--- START ---

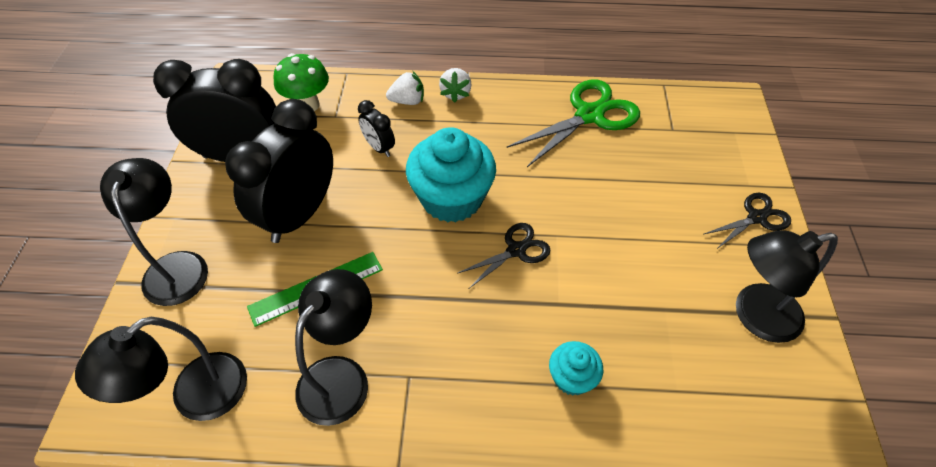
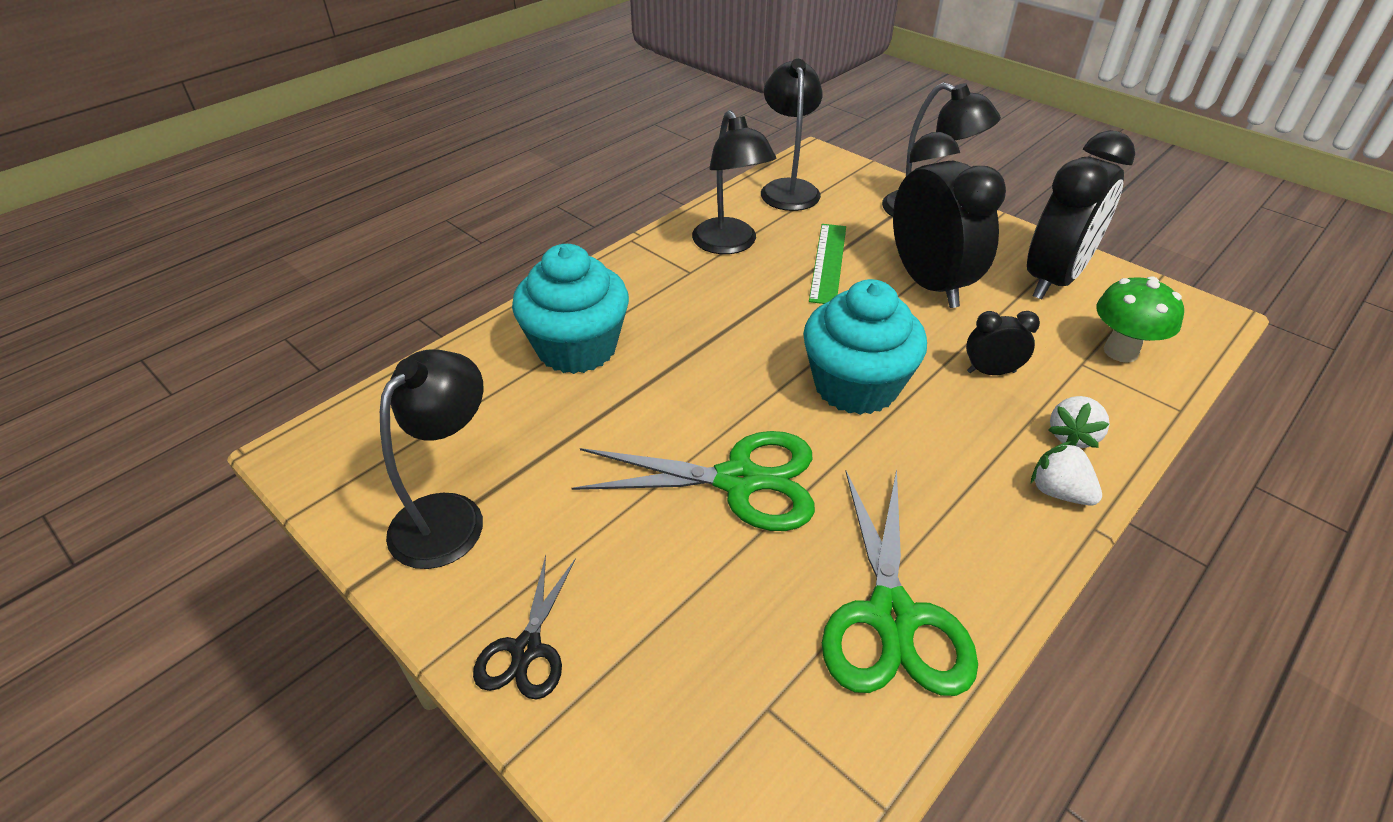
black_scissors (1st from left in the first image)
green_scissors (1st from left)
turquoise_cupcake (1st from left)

--- END ---

Repeat only the lines running from the line that contains "green_scissors (1st from left)" through the last line above, inclusive.

Response to this task:
green_scissors (1st from left)
turquoise_cupcake (1st from left)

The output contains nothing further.